---------- STORED DATA

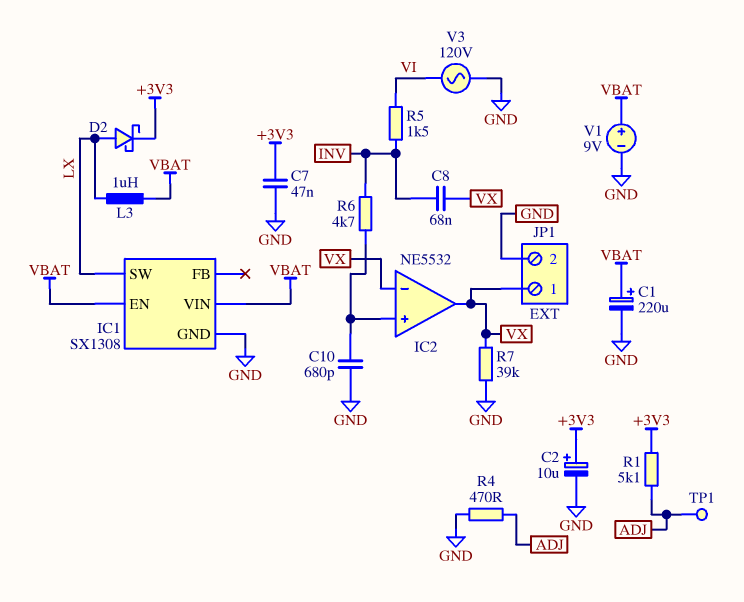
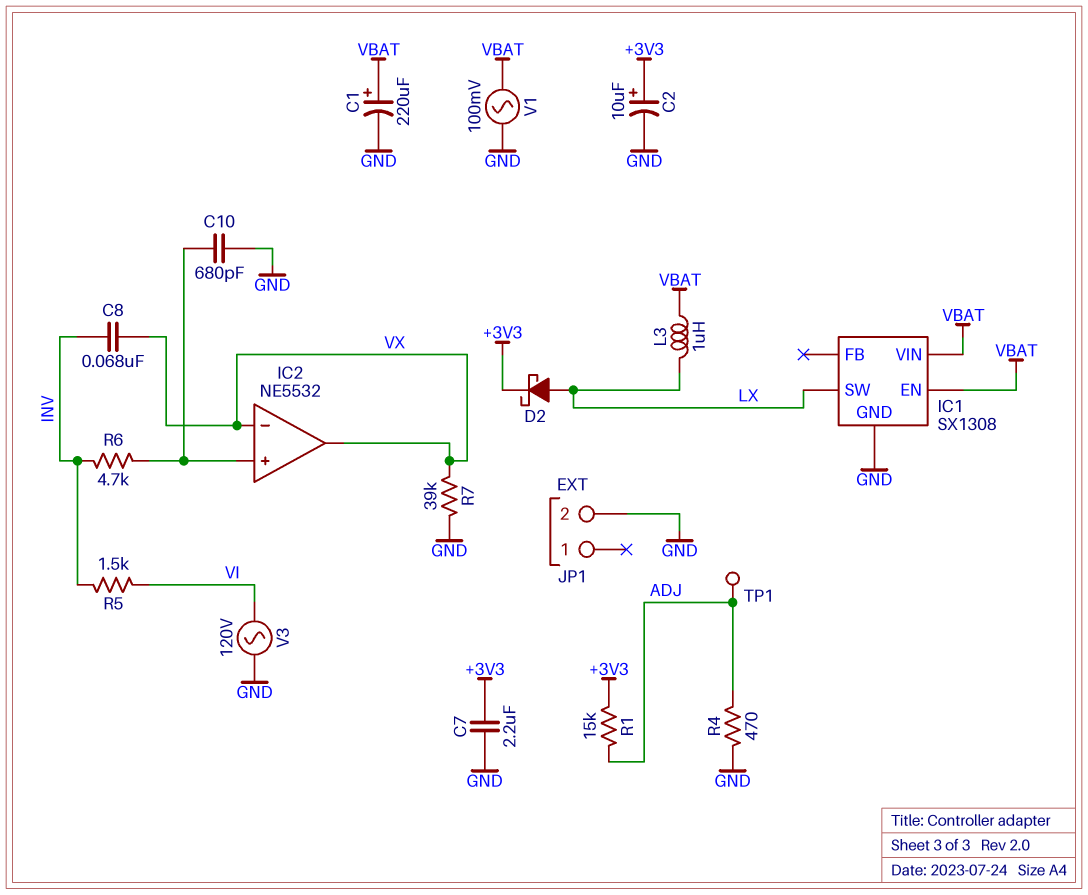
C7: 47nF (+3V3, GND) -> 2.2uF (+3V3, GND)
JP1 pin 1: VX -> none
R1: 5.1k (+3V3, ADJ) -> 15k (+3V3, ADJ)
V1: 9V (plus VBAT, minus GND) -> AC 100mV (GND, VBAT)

--------------------
---------- STORED DATA

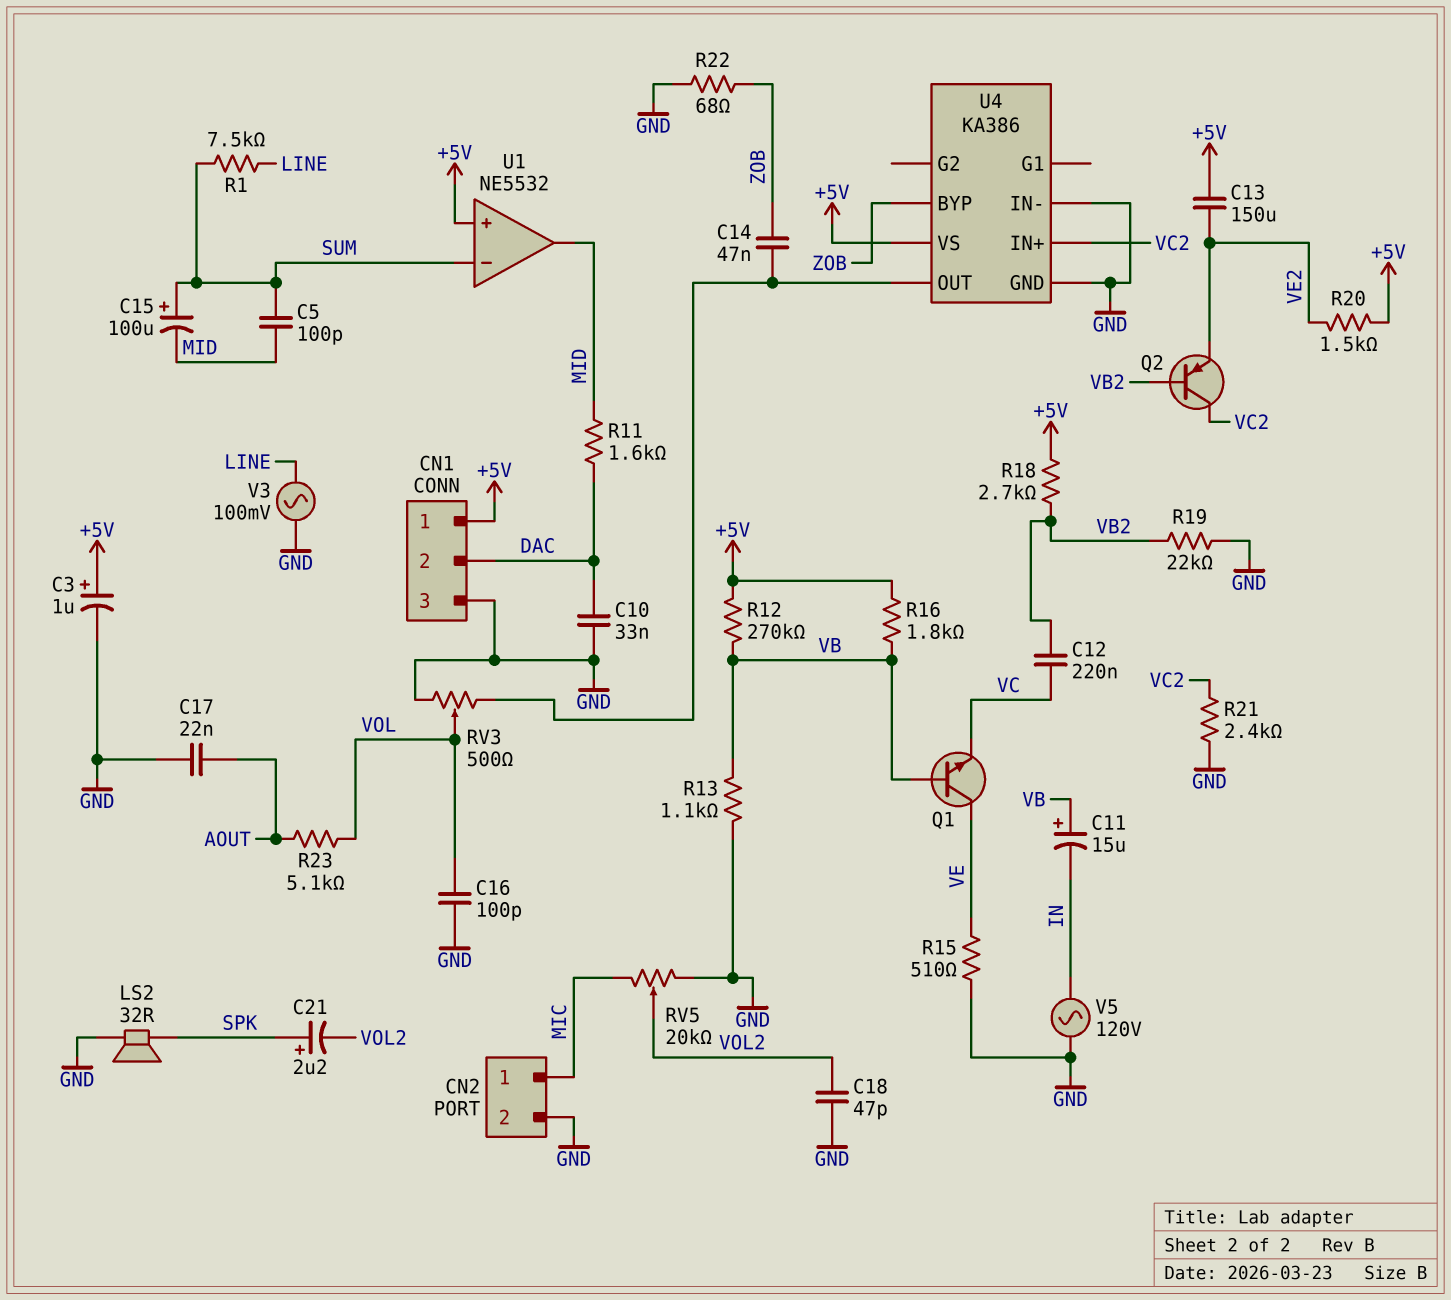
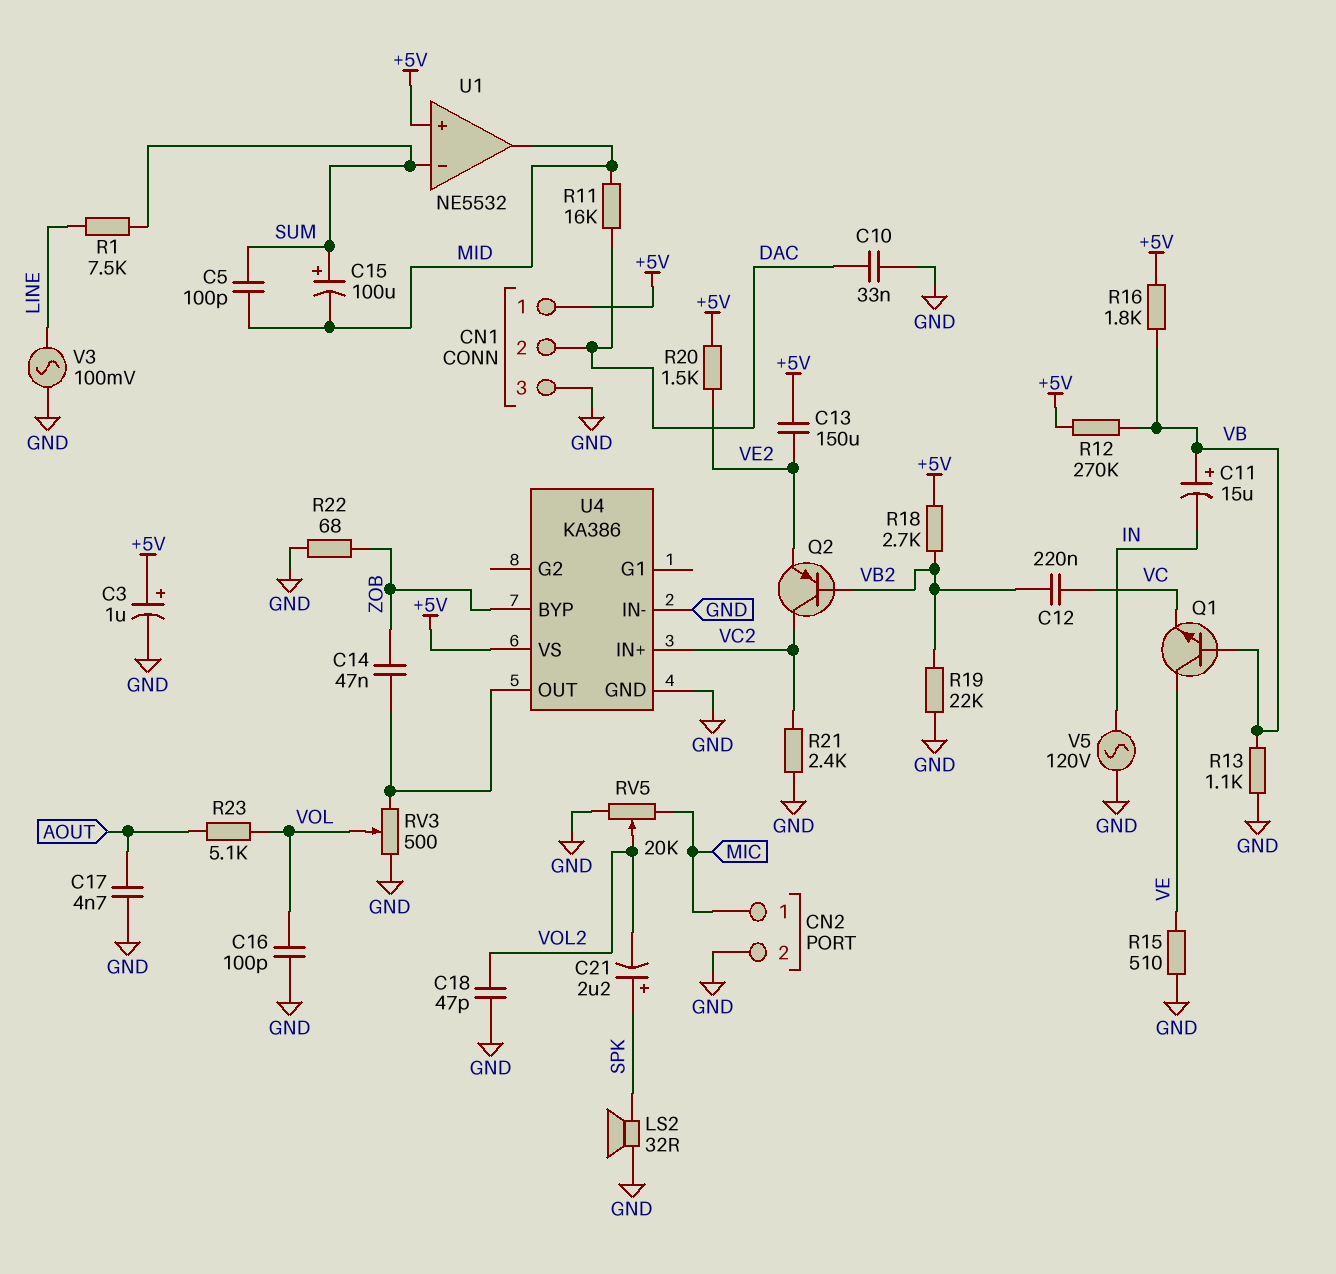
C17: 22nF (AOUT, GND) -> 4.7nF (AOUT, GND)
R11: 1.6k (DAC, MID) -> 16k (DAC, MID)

--------------------
---------- STORED DATA

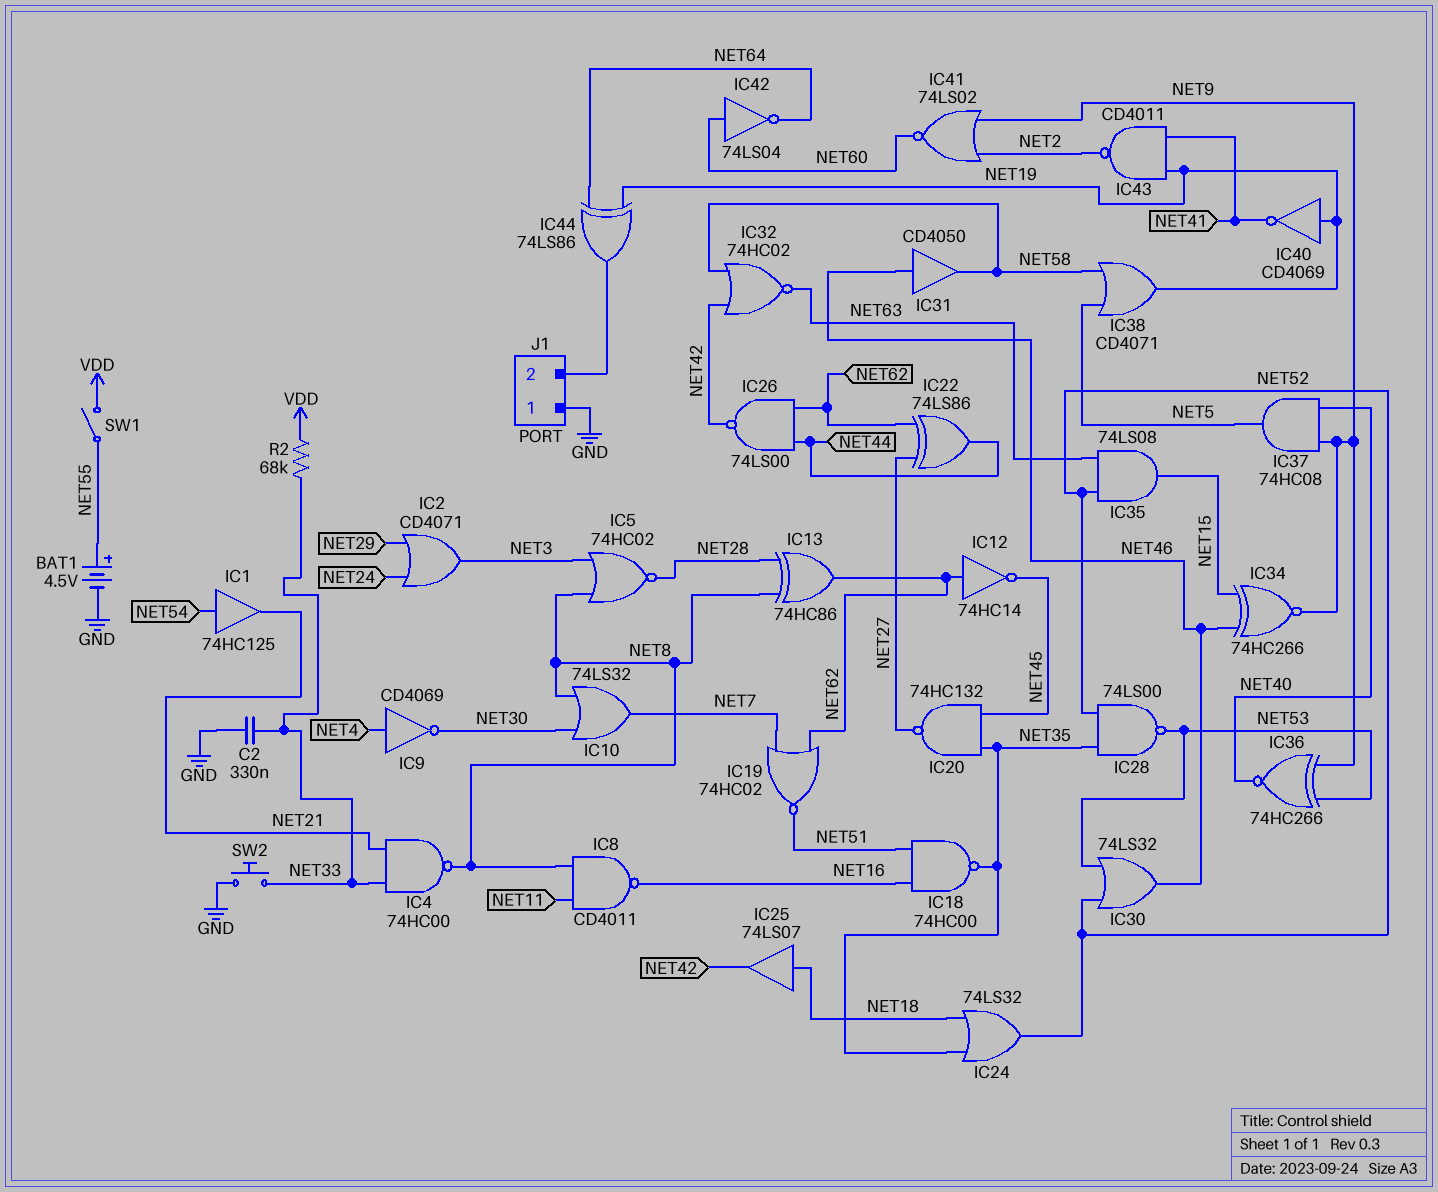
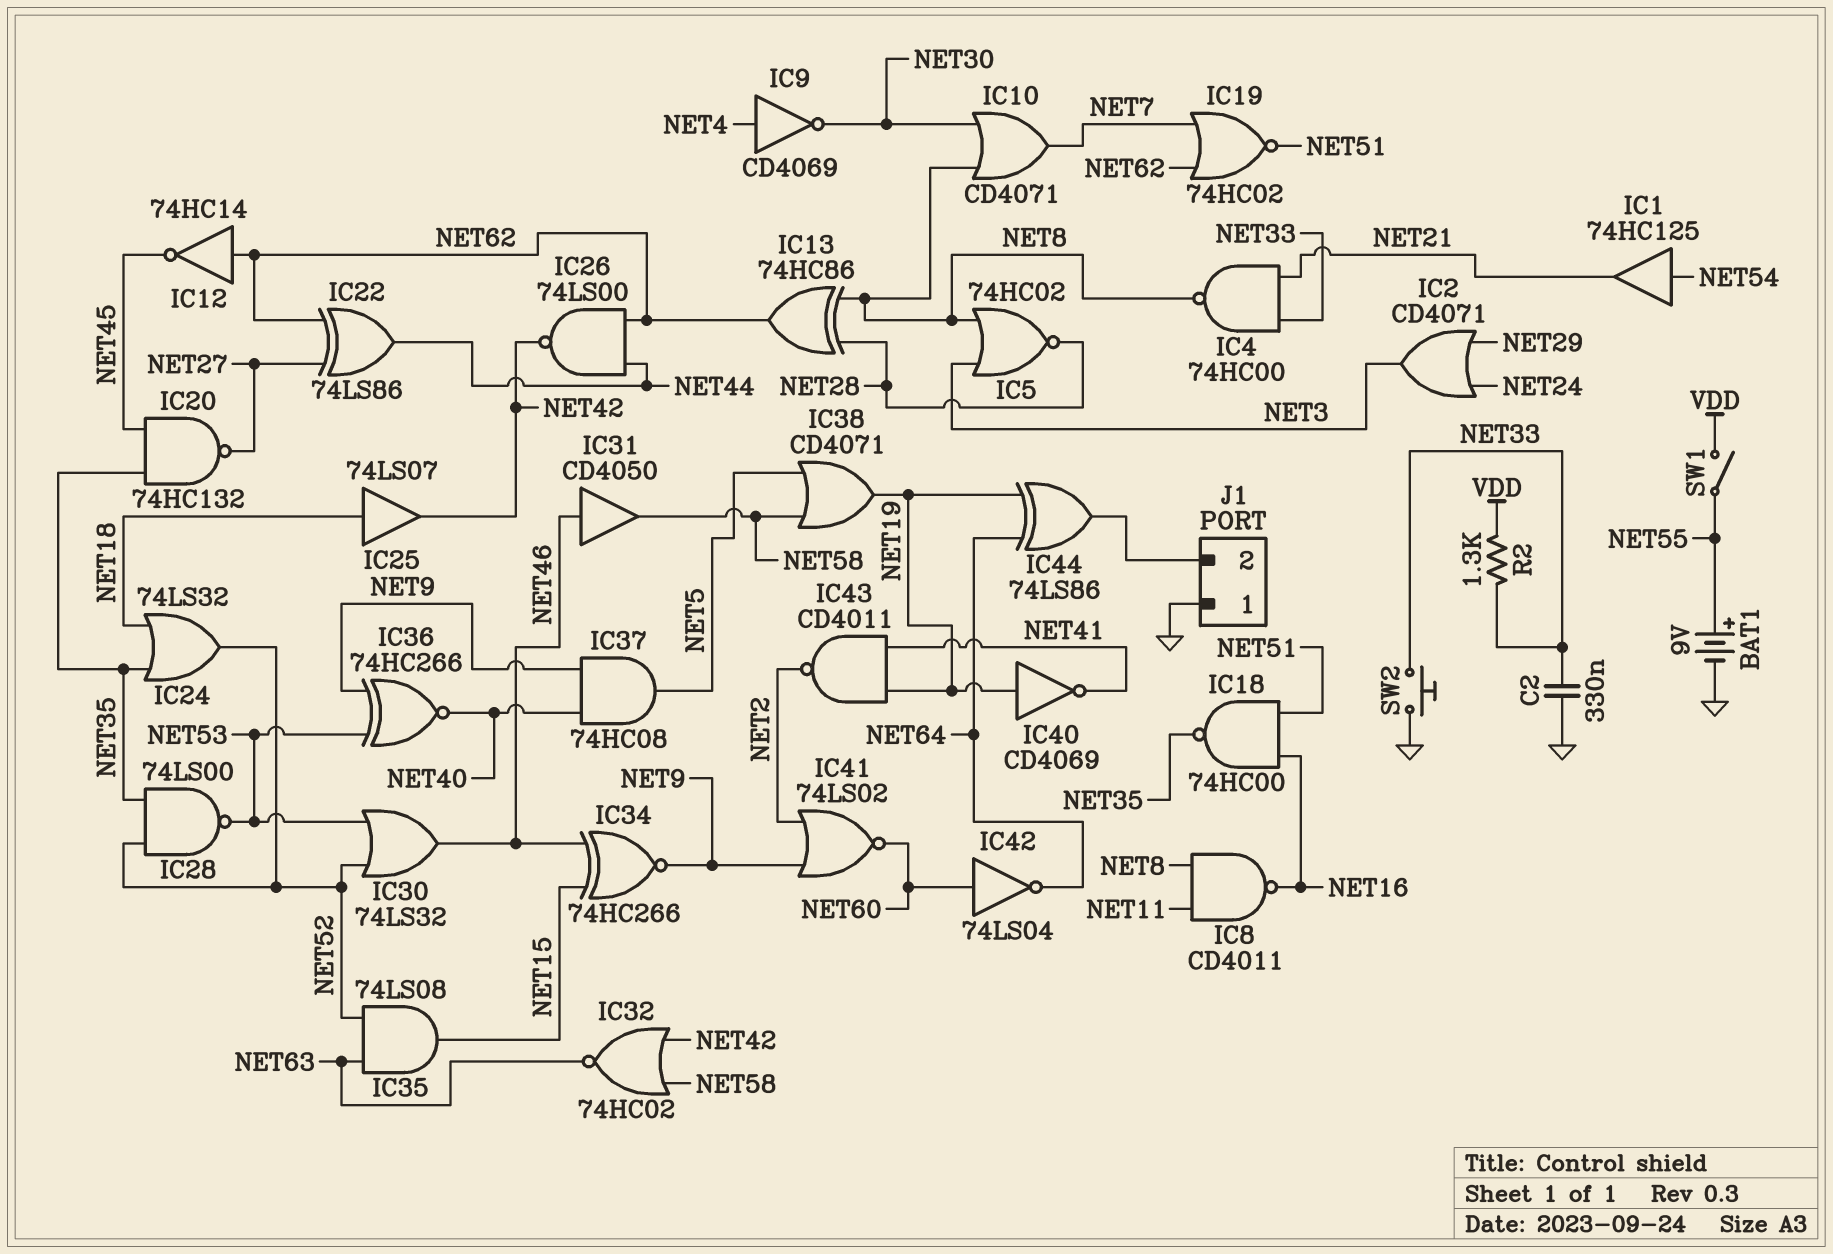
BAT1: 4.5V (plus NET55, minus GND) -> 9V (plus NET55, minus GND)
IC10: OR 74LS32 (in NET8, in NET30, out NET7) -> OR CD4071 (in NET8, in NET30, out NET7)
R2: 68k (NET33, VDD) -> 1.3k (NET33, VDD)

--------------------

Precisely the lines between those holding "BAT1: 4.5V (plus" and "R2: 68k (NET33, VDD) -> 1.3k (NET33, VDD)", inclusive, are to be reproduced from the listing above, with nothing added.

* [RESPONSE TO THIS TASK]:
BAT1: 4.5V (plus NET55, minus GND) -> 9V (plus NET55, minus GND)
IC10: OR 74LS32 (in NET8, in NET30, out NET7) -> OR CD4071 (in NET8, in NET30, out NET7)
R2: 68k (NET33, VDD) -> 1.3k (NET33, VDD)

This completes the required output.